---- DATA SHOWN

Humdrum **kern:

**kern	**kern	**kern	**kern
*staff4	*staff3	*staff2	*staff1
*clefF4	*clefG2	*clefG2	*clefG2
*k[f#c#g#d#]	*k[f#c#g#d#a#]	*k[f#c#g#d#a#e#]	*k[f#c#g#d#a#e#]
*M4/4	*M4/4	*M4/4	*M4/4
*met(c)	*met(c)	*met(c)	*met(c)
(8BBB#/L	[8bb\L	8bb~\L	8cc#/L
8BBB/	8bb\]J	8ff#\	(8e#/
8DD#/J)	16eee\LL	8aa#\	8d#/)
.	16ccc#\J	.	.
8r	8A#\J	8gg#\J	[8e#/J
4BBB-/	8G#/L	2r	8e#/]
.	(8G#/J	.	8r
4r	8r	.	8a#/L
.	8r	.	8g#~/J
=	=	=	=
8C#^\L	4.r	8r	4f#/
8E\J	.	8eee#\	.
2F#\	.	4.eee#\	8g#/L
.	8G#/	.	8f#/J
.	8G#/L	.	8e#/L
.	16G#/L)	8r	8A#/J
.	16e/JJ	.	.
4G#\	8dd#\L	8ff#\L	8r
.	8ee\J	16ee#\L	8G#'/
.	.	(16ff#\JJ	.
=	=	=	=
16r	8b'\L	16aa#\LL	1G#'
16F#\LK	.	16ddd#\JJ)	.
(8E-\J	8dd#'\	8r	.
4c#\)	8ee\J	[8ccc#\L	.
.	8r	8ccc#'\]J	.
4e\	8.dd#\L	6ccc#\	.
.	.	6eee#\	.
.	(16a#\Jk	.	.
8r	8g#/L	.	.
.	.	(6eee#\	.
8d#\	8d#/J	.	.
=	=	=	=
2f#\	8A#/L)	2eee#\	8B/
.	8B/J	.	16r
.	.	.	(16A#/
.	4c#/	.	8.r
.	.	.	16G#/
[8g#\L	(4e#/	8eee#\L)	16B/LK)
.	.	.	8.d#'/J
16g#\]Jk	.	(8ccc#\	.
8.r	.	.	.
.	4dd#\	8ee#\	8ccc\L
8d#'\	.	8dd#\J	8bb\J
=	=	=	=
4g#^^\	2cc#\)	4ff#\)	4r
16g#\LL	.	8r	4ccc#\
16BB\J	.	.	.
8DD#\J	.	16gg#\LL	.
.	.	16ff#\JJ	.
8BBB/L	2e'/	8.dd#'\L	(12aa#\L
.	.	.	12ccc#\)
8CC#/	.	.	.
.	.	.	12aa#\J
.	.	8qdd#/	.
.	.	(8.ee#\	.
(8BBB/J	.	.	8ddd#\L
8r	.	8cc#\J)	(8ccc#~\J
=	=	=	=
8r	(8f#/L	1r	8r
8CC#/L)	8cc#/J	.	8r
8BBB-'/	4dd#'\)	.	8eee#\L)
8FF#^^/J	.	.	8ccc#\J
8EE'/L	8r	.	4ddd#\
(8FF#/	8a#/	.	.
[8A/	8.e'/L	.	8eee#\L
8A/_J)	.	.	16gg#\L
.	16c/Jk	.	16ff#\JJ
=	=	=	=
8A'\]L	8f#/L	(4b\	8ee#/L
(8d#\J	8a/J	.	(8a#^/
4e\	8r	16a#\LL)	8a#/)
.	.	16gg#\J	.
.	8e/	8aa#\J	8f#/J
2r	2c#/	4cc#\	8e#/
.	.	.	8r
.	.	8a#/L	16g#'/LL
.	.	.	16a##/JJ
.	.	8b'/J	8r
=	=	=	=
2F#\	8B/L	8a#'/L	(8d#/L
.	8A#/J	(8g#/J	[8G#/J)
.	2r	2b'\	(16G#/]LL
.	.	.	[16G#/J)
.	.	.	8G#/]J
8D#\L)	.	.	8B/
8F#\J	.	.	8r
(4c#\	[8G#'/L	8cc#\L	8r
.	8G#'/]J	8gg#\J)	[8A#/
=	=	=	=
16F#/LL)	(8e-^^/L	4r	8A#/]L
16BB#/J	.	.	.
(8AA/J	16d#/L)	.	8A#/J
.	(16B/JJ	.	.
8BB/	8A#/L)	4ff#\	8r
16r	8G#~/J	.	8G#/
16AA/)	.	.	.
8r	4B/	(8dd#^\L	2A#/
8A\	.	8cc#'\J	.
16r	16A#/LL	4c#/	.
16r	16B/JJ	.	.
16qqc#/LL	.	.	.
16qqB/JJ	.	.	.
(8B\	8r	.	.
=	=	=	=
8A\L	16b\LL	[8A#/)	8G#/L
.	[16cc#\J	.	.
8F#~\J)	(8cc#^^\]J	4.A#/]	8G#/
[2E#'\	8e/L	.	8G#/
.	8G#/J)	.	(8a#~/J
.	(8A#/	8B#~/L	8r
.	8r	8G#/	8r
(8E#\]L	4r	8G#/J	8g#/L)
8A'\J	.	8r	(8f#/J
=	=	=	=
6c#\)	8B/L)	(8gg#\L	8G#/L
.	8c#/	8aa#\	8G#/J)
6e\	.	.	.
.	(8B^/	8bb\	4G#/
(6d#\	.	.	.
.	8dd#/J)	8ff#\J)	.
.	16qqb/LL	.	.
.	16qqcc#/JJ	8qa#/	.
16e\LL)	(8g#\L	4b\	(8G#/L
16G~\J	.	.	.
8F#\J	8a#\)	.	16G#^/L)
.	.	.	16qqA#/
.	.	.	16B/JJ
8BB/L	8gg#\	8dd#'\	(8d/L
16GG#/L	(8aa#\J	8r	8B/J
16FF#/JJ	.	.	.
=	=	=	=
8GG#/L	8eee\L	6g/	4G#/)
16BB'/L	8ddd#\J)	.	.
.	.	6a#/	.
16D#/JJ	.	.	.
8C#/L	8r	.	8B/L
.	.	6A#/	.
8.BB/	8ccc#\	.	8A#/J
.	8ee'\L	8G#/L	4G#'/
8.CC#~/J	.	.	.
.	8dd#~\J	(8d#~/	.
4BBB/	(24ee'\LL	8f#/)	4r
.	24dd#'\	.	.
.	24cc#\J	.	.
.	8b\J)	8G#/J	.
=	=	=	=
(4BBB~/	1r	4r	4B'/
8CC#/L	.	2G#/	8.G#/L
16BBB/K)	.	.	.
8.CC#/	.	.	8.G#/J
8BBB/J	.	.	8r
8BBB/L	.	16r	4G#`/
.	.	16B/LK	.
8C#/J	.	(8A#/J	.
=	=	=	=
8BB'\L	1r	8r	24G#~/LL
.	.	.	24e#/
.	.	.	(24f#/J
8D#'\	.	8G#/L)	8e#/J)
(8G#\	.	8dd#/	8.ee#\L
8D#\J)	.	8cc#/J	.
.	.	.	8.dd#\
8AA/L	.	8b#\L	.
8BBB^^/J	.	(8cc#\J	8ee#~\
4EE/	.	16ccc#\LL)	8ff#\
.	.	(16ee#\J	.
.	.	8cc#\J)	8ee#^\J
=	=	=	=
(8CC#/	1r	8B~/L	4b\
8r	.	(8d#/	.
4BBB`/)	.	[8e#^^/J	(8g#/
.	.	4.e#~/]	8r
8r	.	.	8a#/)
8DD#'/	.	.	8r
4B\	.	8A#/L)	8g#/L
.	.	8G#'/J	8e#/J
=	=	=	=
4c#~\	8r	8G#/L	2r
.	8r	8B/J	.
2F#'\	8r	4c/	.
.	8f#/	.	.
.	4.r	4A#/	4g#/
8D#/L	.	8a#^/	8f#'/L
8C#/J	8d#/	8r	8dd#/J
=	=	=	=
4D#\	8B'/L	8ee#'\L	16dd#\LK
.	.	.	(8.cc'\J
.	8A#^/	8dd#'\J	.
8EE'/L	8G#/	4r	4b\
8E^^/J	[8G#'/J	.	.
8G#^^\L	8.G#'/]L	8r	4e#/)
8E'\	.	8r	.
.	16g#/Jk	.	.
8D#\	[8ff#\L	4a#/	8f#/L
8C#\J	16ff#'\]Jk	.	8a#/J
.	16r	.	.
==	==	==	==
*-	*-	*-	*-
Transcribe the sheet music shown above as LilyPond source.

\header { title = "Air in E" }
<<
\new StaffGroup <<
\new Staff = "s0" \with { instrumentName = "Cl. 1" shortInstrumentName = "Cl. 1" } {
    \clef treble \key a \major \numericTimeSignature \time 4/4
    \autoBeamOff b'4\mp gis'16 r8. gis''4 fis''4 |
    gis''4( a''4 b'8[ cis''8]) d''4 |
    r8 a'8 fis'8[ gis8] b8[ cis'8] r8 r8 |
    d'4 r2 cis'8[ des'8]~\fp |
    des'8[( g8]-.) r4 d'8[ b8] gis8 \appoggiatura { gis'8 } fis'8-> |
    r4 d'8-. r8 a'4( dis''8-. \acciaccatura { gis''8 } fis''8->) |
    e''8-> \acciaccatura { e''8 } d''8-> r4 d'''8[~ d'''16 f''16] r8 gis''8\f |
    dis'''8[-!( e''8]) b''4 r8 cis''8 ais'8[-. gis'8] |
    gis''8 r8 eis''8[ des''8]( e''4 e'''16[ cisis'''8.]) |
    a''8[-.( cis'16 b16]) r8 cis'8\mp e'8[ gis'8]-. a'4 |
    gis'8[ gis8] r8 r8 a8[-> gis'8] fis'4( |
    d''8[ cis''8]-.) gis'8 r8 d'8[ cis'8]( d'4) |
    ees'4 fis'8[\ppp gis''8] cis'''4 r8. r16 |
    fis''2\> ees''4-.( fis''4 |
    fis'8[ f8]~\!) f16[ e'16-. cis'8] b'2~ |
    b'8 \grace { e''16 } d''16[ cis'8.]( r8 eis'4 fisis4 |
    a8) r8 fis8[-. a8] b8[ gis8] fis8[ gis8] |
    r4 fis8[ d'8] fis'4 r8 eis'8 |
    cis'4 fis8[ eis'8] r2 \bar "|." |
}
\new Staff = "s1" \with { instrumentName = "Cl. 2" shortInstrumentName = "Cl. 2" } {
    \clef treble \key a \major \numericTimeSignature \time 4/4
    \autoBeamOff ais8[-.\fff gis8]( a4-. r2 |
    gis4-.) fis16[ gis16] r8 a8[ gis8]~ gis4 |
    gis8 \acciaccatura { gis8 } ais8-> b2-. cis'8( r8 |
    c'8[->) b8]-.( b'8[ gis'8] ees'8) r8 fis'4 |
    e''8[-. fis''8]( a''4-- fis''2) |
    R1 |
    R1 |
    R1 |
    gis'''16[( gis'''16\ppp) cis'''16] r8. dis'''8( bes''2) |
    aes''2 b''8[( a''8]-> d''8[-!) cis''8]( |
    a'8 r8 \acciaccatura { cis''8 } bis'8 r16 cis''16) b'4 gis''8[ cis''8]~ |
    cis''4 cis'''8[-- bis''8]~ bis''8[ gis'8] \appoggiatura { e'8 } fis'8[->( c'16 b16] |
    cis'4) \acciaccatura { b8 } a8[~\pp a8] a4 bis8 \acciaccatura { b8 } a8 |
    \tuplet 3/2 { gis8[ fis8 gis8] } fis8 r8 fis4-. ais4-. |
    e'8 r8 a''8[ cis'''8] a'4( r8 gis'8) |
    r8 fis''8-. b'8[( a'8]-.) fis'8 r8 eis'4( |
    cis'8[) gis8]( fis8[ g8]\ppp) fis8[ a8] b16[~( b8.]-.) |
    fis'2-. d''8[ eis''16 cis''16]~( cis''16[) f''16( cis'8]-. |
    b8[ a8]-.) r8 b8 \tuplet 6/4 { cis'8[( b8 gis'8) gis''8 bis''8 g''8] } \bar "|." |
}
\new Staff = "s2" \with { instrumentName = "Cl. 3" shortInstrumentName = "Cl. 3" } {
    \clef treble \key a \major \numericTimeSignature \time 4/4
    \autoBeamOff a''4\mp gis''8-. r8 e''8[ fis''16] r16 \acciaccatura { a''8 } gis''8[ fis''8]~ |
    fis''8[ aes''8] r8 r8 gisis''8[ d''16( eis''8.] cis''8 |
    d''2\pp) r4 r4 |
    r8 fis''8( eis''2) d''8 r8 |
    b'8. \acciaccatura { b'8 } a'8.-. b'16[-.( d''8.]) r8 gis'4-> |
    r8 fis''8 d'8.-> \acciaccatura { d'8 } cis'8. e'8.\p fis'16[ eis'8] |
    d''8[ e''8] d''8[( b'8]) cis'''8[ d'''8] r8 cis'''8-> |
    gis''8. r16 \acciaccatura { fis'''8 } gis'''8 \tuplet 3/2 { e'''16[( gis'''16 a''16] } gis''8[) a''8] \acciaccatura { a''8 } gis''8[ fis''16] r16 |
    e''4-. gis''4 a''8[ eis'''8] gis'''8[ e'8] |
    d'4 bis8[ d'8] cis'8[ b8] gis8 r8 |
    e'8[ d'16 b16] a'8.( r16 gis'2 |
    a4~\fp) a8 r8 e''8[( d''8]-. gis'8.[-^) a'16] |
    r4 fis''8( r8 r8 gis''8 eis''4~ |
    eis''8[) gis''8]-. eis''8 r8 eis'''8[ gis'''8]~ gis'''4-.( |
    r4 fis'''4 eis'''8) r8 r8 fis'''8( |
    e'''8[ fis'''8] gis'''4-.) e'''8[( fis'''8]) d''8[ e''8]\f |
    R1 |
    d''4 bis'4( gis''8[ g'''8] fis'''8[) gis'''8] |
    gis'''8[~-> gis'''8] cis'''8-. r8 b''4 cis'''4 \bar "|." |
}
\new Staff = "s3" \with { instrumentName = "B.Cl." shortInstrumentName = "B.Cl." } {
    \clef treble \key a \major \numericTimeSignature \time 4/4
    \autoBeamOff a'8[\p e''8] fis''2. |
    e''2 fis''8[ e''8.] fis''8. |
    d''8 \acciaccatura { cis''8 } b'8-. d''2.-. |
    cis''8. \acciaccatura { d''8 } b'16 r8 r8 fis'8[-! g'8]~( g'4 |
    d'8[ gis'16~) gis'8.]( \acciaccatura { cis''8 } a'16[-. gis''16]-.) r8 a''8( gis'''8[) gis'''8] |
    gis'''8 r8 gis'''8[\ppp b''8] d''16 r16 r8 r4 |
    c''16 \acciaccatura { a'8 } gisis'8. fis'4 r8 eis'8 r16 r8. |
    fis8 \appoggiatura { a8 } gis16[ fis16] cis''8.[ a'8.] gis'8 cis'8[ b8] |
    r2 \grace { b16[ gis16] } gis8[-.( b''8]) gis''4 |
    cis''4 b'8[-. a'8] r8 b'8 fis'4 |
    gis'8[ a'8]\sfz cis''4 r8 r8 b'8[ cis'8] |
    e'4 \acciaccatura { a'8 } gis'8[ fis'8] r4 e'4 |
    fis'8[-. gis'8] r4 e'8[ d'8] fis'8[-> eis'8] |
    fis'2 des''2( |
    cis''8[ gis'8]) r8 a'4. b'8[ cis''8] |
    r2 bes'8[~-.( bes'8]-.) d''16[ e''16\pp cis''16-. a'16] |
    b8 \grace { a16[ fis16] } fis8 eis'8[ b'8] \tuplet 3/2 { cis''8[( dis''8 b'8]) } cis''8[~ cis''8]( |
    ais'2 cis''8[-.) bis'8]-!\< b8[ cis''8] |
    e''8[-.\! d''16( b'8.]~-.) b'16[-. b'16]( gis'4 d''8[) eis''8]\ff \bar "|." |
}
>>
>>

--------

■ **PROMPT**
Locate each line in the entries above that contains the string "tuplet" and copy those lines. Case counts.

■ **OUTPUT OF THE EXERCISE**
    \tuplet 3/2 { gis8[ fis8 gis8] } fis8 r8 fis4-. ais4-. |
    b8[ a8]-.) r8 b8 \tuplet 6/4 { cis'8[( b8 gis'8) gis''8 bis''8 g''8] } \bar "|." |
    gis''8. r16 \acciaccatura { fis'''8 } gis'''8 \tuplet 3/2 { e'''16[( gis'''16 a''16] } gis''8[) a''8] \acciaccatura { a''8 } gis''8[ fis''16] r16 |
    b8 \grace { a16[ fis16] } fis8 eis'8[ b'8] \tuplet 3/2 { cis''8[( dis''8 b'8]) } cis''8[~ cis''8]( |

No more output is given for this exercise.